(Data supplied)
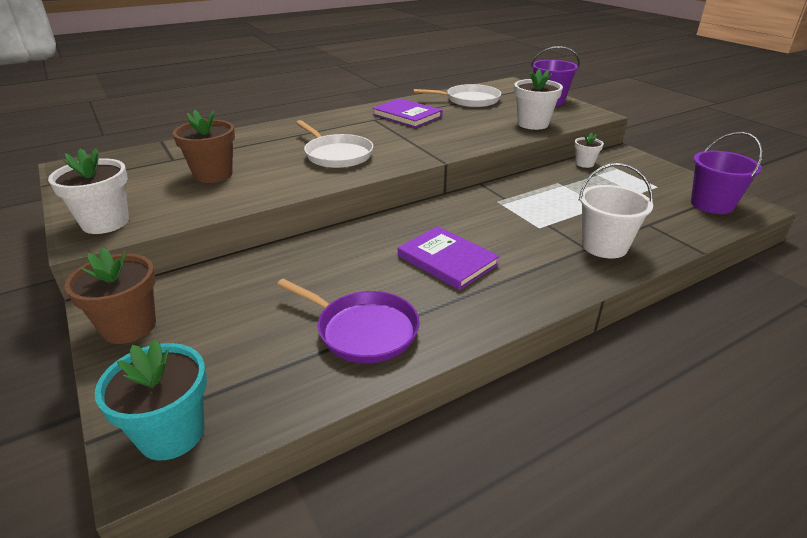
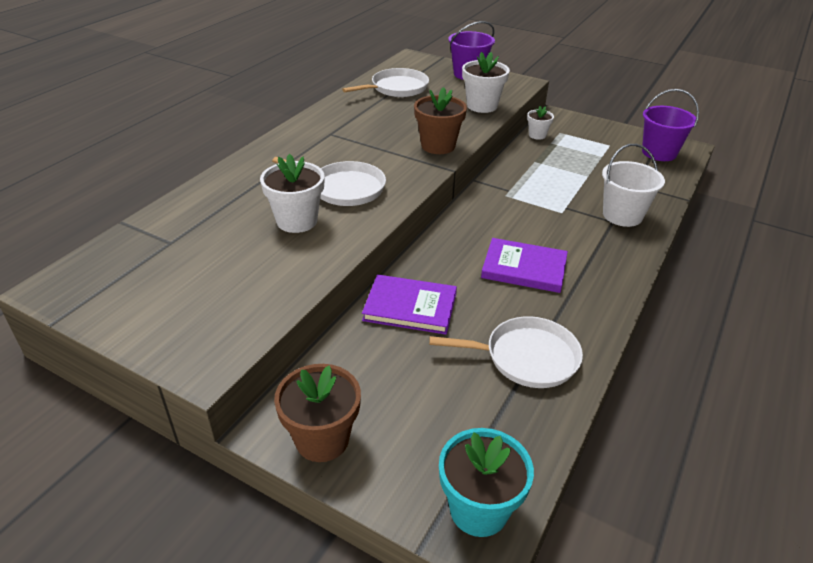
camera: 30 degrees left, 5 degrees up
(105, 222) = (201, 342): white flower pot -> white flower pot (297, 221)
(213, 174) = (244, 248): brown flower pot -> brown flower pot (438, 146)
(363, 330) = (526, 357): purple pan -> white pan
(407, 116) = (358, 121): purple book -> purple book (410, 307)

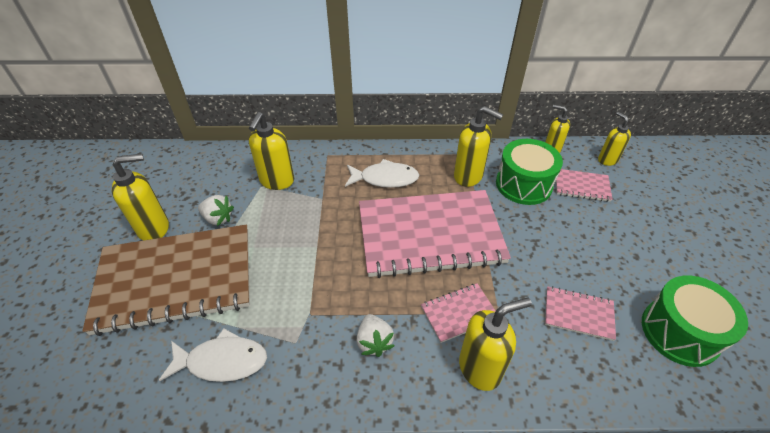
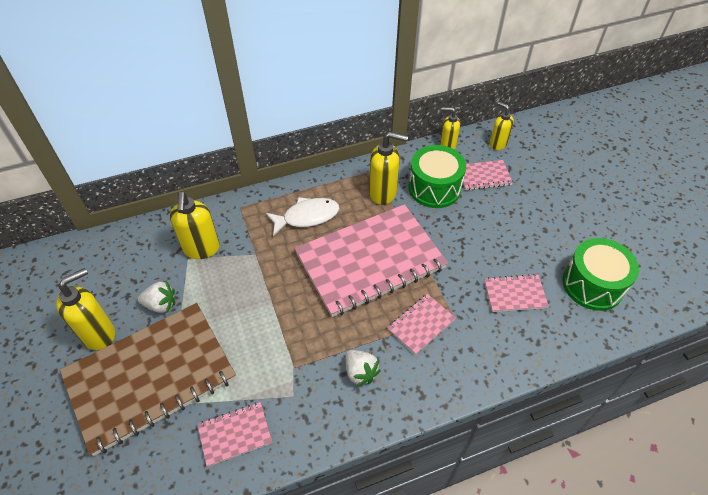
camera: 20 degrees left, 5 degrees up
(222, 361) = (235, 434): white fish -> pink notebook
(480, 368) = (454, 364): yellow soap dispenser -> none

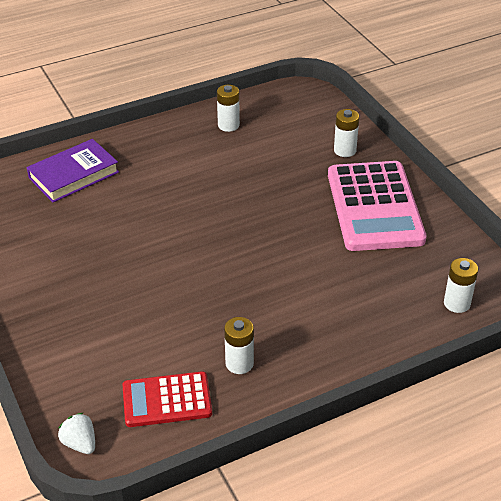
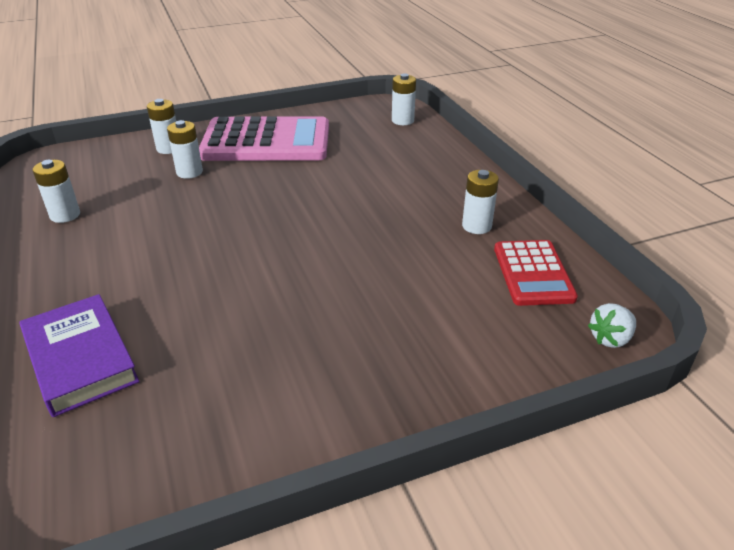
camera: 85 degrees left, 5 degrees down
(304, 171) = (189, 172): none -> white battery

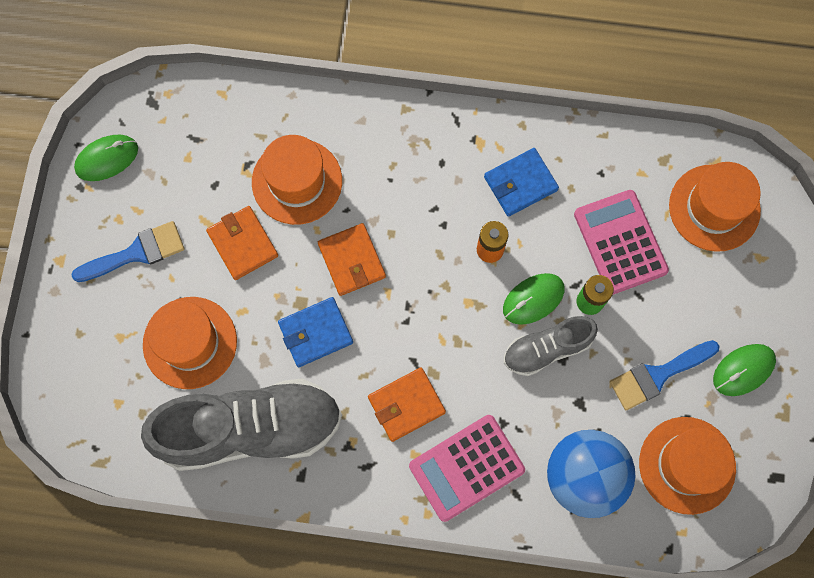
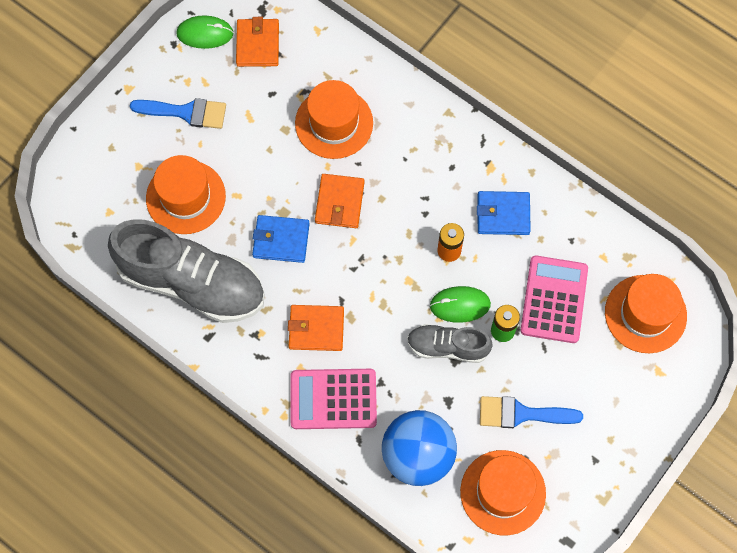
camera: 30 degrees right, 5 degrees down
(242, 244) = (266, 147): orange wallet -> orange wallet (257, 44)
(743, 370) = (591, 447): green mouse -> none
(End Data supplied)
— Work required —
No line before the one containing "camera: 30 degrees right, 5 degrees down" belongs in the answer; give again exactly that line and all lines after it through the end of the data.

— Response —
camera: 30 degrees right, 5 degrees down
(242, 244) = (266, 147): orange wallet -> orange wallet (257, 44)
(743, 370) = (591, 447): green mouse -> none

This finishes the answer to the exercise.